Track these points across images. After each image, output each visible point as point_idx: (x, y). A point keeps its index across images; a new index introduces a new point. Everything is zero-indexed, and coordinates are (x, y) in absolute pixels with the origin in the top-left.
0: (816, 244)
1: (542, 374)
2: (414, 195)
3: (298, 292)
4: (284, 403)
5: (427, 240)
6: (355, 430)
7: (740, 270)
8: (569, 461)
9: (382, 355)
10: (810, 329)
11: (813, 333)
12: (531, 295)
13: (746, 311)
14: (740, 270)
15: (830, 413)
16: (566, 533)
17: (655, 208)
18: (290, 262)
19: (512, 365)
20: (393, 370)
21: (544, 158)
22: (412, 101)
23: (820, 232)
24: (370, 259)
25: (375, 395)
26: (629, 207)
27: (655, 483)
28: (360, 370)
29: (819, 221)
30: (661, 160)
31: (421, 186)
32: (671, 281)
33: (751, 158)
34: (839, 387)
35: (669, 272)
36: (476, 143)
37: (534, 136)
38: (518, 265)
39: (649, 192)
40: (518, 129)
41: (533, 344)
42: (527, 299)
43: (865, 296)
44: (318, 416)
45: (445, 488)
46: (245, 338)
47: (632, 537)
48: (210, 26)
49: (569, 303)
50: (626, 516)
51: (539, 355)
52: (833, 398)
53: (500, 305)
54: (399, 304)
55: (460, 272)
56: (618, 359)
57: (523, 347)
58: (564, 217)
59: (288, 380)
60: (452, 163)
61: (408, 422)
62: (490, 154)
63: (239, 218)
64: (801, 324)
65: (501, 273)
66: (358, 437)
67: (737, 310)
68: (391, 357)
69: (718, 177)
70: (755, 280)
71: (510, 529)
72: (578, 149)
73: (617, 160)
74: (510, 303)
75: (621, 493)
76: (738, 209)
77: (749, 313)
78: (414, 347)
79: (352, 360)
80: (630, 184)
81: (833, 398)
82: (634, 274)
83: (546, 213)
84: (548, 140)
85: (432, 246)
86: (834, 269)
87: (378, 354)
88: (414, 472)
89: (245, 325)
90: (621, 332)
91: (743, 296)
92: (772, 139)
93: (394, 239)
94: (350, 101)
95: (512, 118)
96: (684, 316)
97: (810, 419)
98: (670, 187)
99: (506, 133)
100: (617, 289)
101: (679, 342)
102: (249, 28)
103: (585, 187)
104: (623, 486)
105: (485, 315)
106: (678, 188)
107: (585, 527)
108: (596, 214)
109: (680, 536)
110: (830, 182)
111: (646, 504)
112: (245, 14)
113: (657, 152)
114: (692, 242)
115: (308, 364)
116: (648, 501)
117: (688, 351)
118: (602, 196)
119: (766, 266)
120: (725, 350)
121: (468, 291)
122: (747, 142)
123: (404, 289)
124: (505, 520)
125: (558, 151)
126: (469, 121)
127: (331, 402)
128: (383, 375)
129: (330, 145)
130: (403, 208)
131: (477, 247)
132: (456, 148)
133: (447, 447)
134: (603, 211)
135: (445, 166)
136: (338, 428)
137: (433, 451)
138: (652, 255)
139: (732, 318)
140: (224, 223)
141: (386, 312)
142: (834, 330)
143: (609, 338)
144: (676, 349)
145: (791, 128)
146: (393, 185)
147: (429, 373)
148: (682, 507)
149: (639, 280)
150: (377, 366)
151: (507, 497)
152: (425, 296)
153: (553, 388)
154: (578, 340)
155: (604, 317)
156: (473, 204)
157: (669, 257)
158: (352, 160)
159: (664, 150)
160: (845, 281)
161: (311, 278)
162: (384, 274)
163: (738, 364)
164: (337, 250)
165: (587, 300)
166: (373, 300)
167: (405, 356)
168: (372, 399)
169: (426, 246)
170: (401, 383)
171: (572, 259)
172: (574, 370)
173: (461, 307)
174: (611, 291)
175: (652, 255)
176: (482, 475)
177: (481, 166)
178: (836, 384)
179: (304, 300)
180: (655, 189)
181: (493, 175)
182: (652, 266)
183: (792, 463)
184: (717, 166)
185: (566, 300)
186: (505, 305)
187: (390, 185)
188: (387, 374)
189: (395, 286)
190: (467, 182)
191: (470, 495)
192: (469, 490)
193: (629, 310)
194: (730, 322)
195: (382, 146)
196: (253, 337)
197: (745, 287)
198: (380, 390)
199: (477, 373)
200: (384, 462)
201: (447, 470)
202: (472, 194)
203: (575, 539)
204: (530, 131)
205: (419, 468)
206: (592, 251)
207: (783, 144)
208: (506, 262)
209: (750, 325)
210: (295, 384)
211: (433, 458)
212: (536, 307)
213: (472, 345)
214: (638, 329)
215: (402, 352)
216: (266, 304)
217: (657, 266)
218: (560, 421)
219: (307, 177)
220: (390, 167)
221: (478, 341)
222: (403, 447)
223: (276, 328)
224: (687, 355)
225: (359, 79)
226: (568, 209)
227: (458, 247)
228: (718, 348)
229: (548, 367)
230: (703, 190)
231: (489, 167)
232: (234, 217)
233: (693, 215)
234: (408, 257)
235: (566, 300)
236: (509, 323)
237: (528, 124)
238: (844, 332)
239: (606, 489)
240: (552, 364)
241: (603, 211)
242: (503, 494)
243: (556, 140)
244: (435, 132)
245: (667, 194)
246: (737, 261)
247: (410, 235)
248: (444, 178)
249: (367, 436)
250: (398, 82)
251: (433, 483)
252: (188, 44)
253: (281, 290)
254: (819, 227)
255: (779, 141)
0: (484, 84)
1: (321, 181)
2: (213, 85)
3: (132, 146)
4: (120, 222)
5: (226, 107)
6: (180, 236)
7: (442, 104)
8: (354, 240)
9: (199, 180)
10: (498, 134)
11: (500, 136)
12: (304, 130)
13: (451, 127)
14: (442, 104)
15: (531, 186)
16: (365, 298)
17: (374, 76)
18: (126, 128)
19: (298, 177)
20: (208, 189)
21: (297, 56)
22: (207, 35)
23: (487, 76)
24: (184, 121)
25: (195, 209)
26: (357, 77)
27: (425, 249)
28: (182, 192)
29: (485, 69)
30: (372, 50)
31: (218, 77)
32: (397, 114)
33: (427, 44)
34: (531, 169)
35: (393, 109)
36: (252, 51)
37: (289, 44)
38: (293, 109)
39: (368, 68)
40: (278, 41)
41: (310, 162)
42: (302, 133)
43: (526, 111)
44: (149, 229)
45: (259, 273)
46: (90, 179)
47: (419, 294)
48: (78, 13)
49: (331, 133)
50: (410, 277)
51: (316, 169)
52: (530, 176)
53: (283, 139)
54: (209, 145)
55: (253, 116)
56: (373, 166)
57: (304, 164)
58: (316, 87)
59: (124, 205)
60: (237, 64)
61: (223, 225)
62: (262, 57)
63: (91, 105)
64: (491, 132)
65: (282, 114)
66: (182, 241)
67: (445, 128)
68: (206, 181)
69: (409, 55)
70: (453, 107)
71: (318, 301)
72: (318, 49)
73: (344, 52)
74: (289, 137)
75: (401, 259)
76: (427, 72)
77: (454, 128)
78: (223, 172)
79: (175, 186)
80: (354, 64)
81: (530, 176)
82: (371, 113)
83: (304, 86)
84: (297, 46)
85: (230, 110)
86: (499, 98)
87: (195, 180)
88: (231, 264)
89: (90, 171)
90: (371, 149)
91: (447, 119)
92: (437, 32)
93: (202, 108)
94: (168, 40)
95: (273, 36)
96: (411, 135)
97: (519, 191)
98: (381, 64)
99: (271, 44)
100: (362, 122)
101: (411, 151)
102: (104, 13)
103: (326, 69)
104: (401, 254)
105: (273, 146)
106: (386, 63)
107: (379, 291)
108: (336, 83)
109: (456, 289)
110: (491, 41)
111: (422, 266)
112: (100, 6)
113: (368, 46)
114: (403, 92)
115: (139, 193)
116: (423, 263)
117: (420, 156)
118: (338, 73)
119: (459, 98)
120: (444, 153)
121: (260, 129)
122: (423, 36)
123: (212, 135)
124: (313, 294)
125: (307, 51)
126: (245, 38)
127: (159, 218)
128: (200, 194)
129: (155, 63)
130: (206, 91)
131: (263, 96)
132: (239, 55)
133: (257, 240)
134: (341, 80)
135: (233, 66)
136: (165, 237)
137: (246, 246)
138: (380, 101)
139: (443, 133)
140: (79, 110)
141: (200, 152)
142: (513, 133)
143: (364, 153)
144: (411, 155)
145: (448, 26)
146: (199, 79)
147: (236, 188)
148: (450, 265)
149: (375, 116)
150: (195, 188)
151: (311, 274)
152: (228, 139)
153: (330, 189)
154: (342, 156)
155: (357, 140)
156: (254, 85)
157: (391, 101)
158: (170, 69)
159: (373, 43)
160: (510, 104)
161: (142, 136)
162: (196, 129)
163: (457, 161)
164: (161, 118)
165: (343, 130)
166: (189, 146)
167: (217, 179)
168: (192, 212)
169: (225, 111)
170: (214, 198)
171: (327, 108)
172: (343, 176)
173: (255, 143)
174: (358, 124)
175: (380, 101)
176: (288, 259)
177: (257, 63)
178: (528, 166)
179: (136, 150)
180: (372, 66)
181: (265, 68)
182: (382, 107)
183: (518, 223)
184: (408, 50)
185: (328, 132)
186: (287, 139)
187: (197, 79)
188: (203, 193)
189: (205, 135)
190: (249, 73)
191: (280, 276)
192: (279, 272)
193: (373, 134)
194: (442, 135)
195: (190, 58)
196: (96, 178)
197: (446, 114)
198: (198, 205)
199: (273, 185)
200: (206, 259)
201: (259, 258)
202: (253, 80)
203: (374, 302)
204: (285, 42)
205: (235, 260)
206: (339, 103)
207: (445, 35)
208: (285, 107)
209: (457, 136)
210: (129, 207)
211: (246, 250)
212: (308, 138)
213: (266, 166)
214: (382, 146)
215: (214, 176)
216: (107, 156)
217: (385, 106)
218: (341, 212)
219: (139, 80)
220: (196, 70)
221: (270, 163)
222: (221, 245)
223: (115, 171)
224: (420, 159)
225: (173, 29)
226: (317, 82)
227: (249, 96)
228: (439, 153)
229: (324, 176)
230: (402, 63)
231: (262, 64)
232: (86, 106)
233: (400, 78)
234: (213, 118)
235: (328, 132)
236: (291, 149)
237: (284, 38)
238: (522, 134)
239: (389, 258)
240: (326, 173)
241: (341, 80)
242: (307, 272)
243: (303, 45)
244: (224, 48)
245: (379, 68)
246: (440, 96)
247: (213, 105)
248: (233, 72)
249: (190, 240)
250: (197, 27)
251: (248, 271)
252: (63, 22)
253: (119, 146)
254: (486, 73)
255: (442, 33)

━━━━━━━━━━

## Problem description
Rewrite the items as a Markdown table with the columns Number and Entry, starting at the first line and stopping after the line that contains "7: (740, 270)". Give each line its own numbered row and leave out any blank lines.

## Complete response
| Number | Entry |
|---|---|
| 1 | Track these points across images. After each image, output each visible point as point_idx: (x, y). A point keeps its index across images; a new index introduces a new point. Everything is zero-indexed, and coordinates are (x, y) in absolute pixels with the origin in the top-left. |
| 2 | 0: (816, 244) |
| 3 | 1: (542, 374) |
| 4 | 2: (414, 195) |
| 5 | 3: (298, 292) |
| 6 | 4: (284, 403) |
| 7 | 5: (427, 240) |
| 8 | 6: (355, 430) |
| 9 | 7: (740, 270) |